EXERCISE GOAL → For each line of the data that includes the word "VBAT", copy the line.

LISTED ENTRIES →
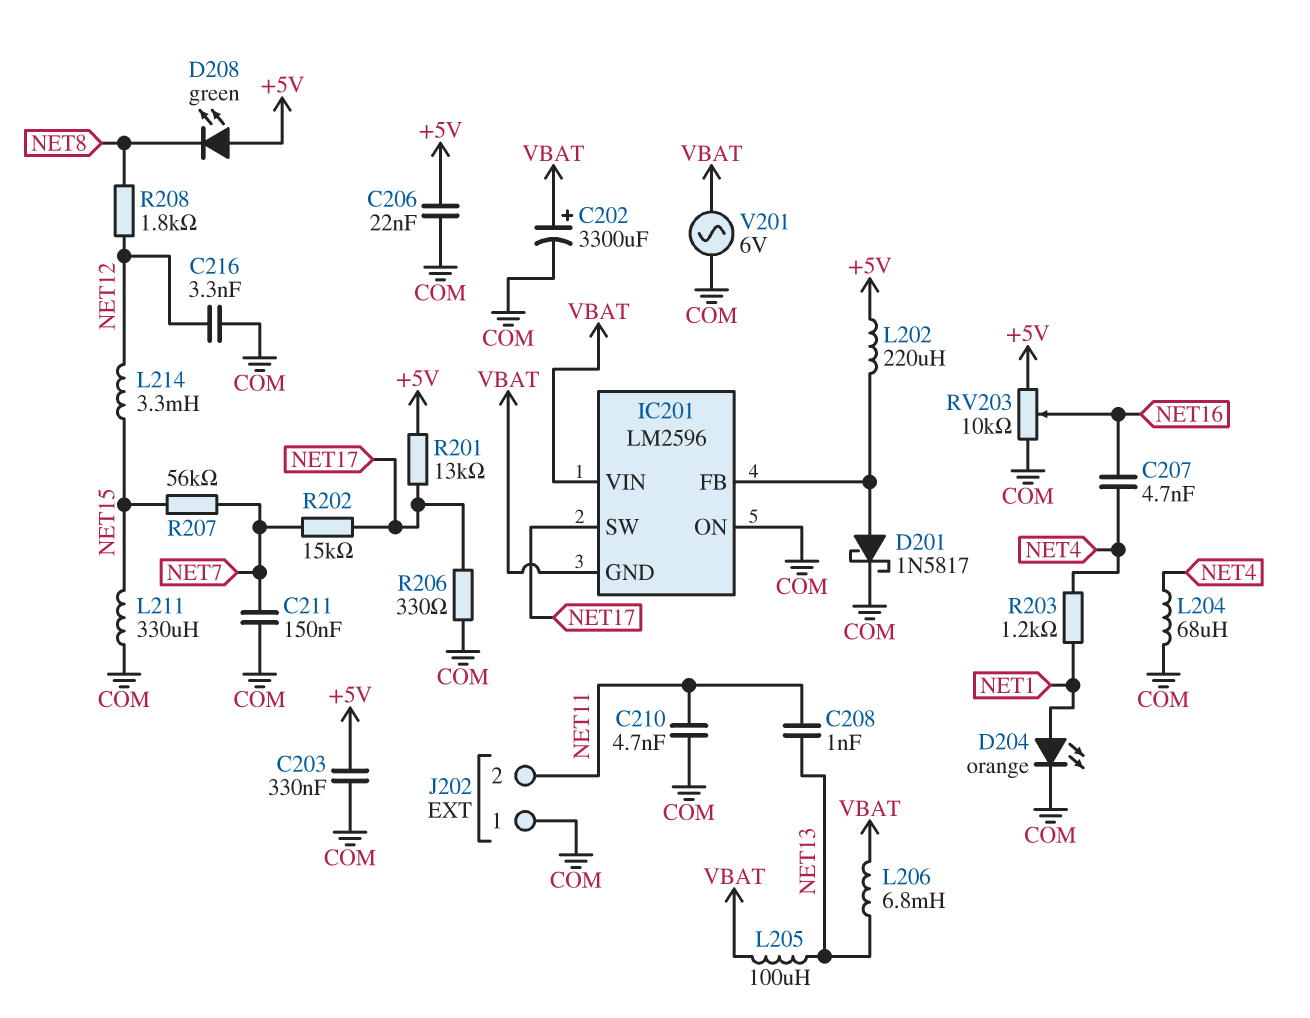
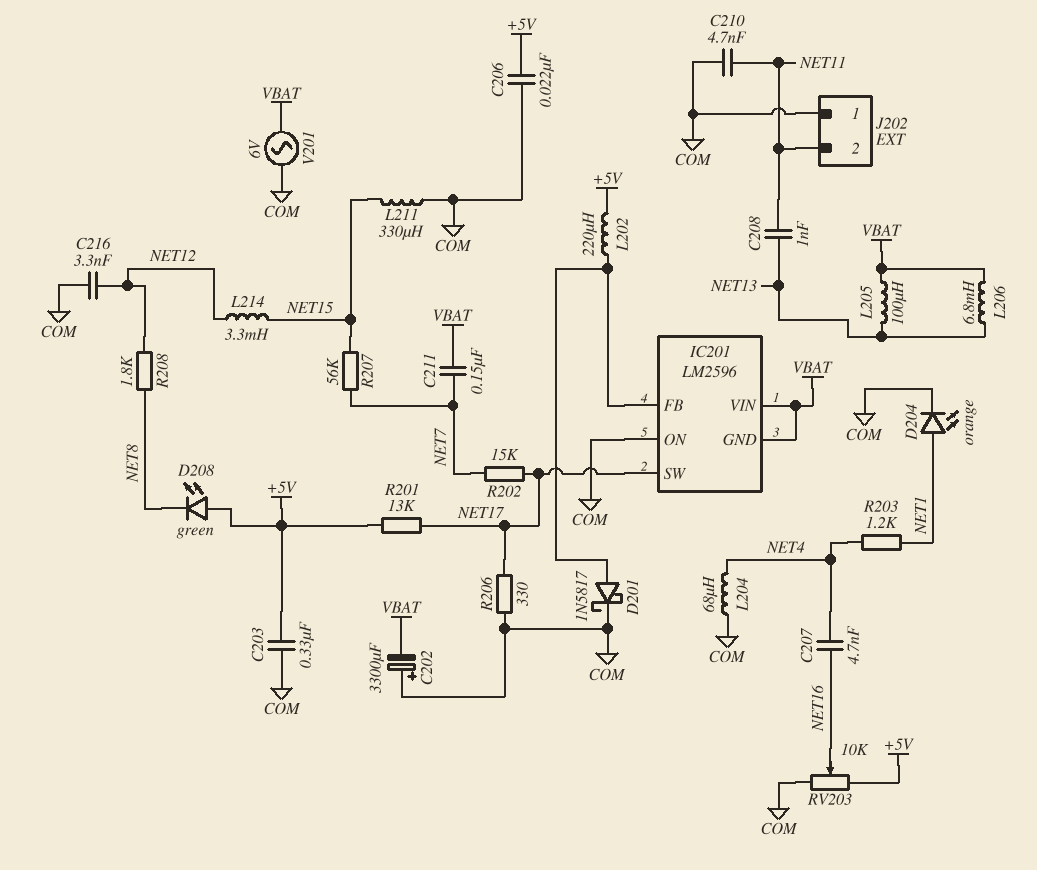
C202: 3300uF (plus VBAT, minus COM) -> 3300uF (plus COM, minus VBAT)
C211: 150nF (COM, NET7) -> 150nF (NET7, VBAT)

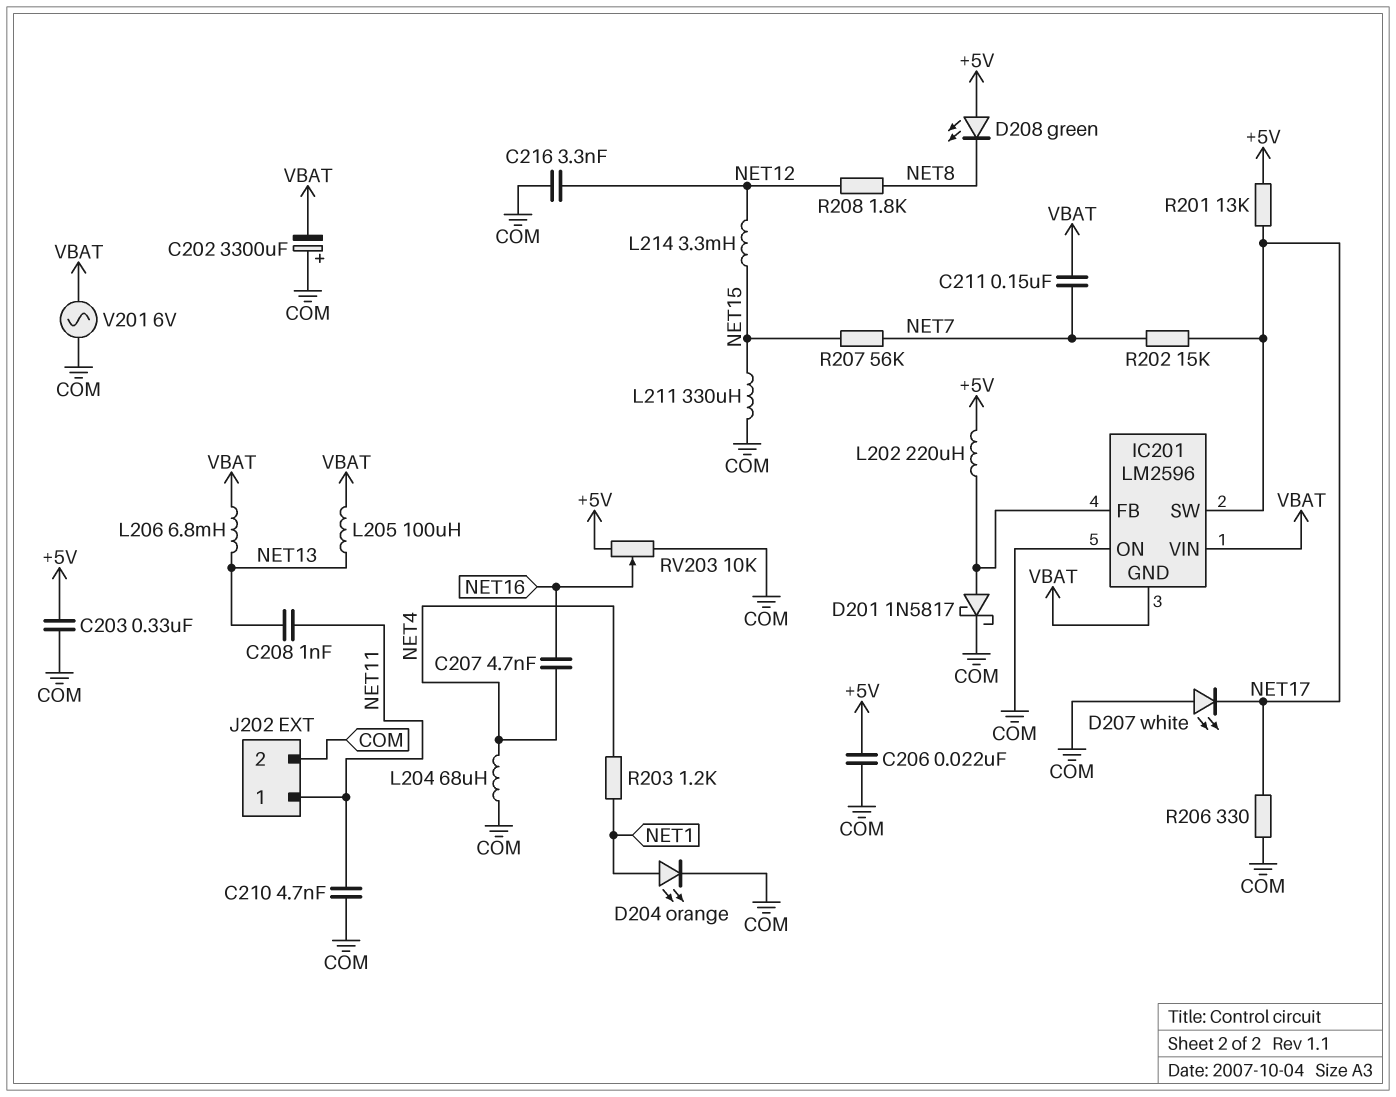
D207: none -> LED white (A COM, K NET17)
J202 pin 1: COM -> NET11
J202 pin 2: NET11 -> COM

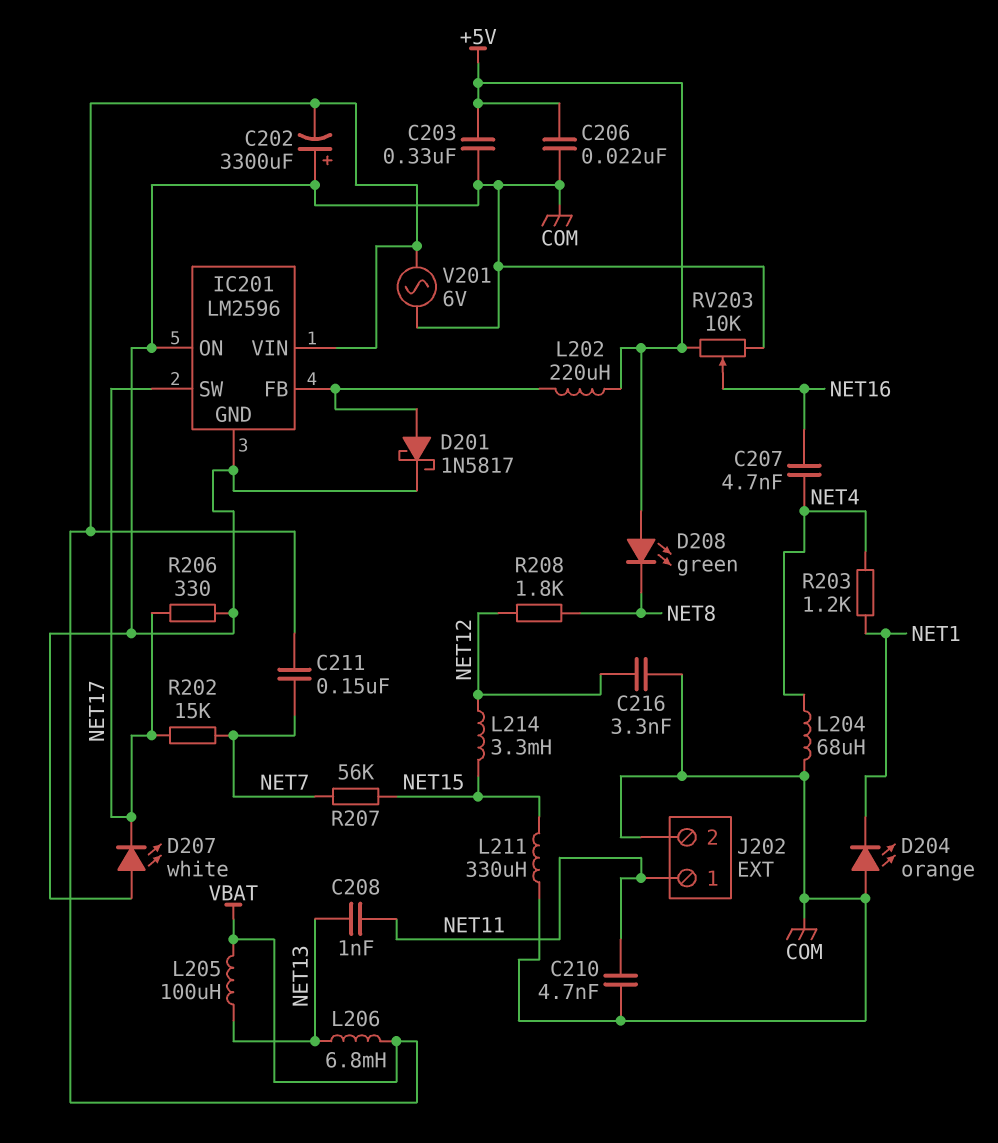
D204: LED orange (A NET1, K COM) -> LED orange (A COM, K NET1)
IC201 pin GND: VBAT -> COM
R201: 13k (+5V, NET17) -> none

COMPLETED EXERCISE →
C202: 3300uF (plus VBAT, minus COM) -> 3300uF (plus COM, minus VBAT)
C211: 150nF (COM, NET7) -> 150nF (NET7, VBAT)
IC201 pin GND: VBAT -> COM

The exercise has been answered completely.